* Activity: For each line in the data below that has the word "round", copy that line.

━━━━━ Recorded data ━━━━━

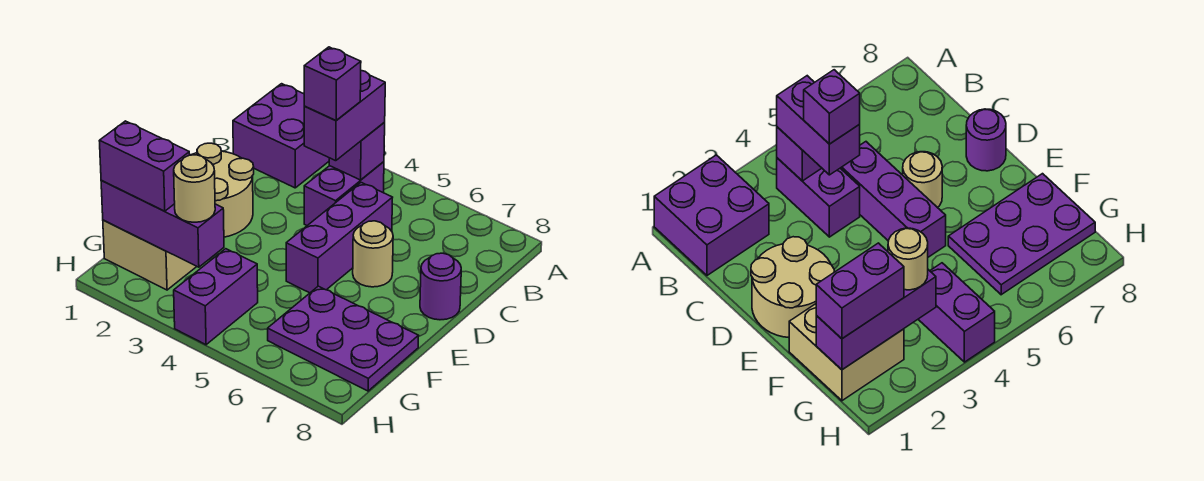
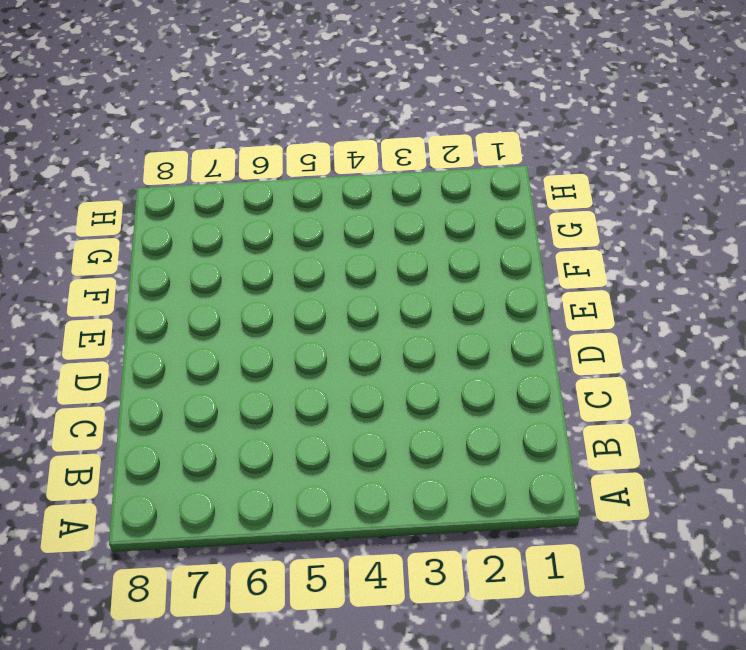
none -> purple brick A1:B2 level 1
none -> purple brick B4:C4 level 1
none -> purple brick C5:E5 level 1

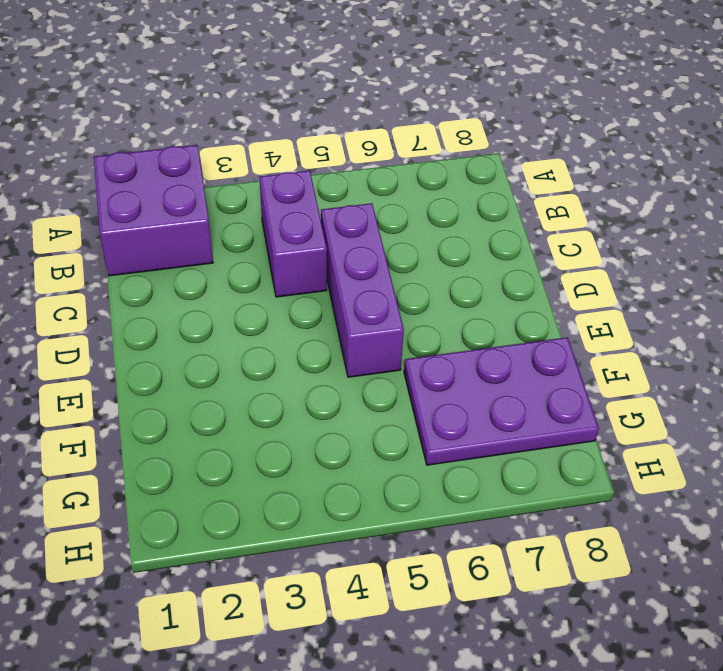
none -> tan round brick D1:E2 level 1
none -> tan round brick D6 level 1
none -> purple round brick D8 level 1

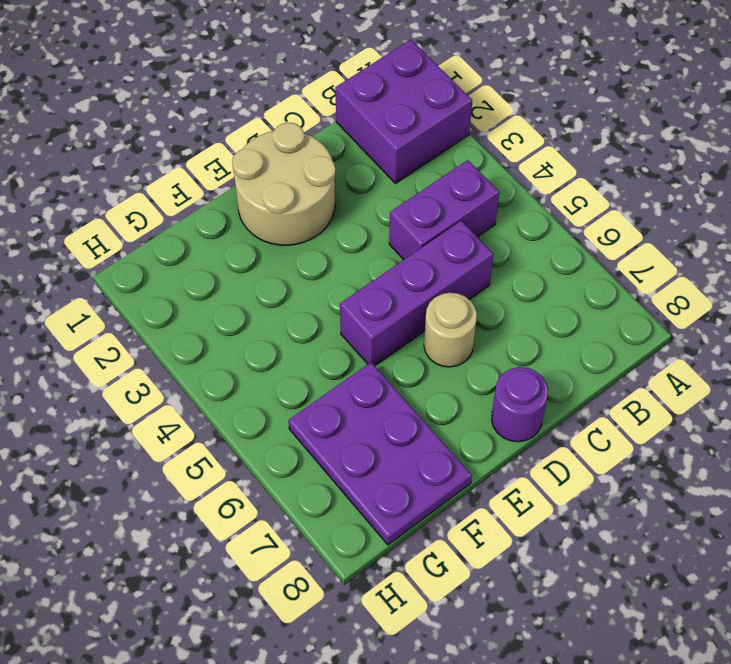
none -> tan brick F1:G2 level 1
none -> purple brick G4:H4 level 1
none -> purple brick B4 level 2

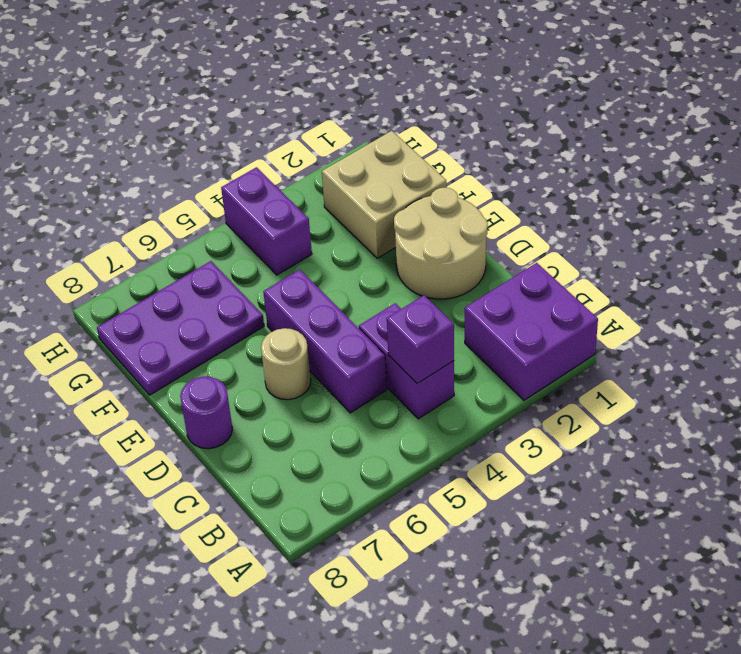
none -> purple brick G1:G3 level 2
none -> purple brick B4:C4 level 3
none -> purple brick G1:G2 level 3

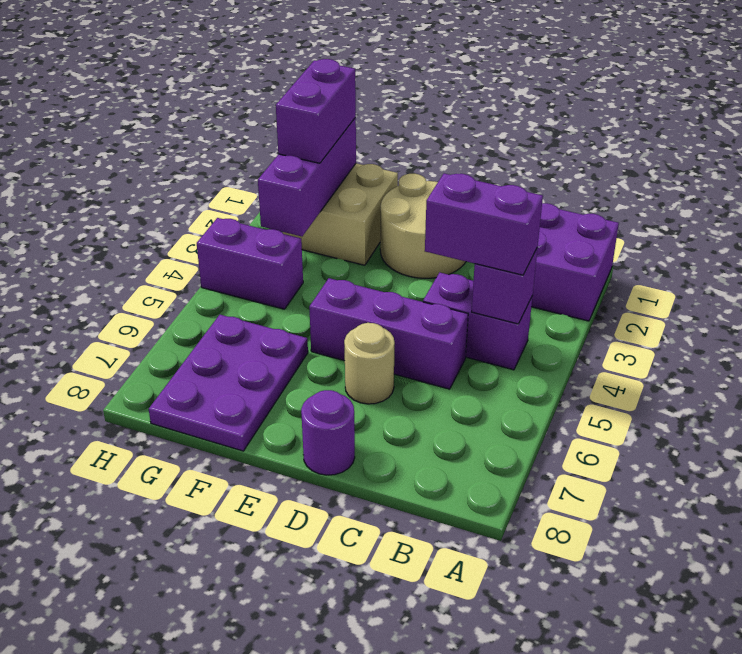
none -> tan round brick G3 level 3
none -> purple brick C4 level 4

━━━━━

* Response to the exercise:
none -> tan round brick D1:E2 level 1
none -> tan round brick D6 level 1
none -> purple round brick D8 level 1
none -> tan round brick G3 level 3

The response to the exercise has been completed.